┌─ GIVEN ENTRIES

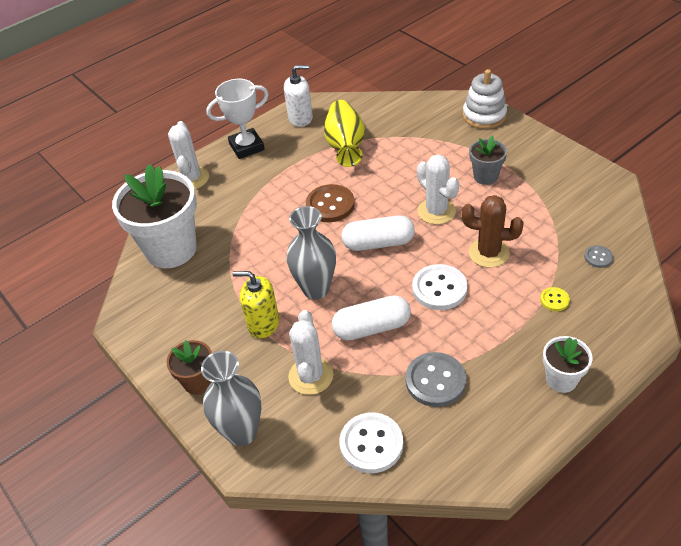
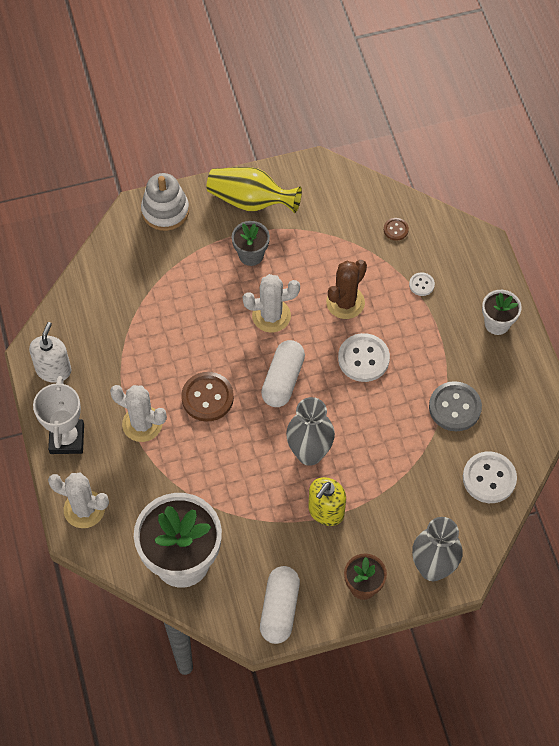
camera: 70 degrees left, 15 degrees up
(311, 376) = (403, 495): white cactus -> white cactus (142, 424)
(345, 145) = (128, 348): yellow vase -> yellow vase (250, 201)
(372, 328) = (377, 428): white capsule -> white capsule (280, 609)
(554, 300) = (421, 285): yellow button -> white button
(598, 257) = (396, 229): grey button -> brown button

└─

WORK REQUEST:
Write out the lines above, starting at the line that contains "(311, 376) = (403, 495): white" and ending with the final line, and nothing else; copy them exactly.

EXERCISE RESPONSE:
(311, 376) = (403, 495): white cactus -> white cactus (142, 424)
(345, 145) = (128, 348): yellow vase -> yellow vase (250, 201)
(372, 328) = (377, 428): white capsule -> white capsule (280, 609)
(554, 300) = (421, 285): yellow button -> white button
(598, 257) = (396, 229): grey button -> brown button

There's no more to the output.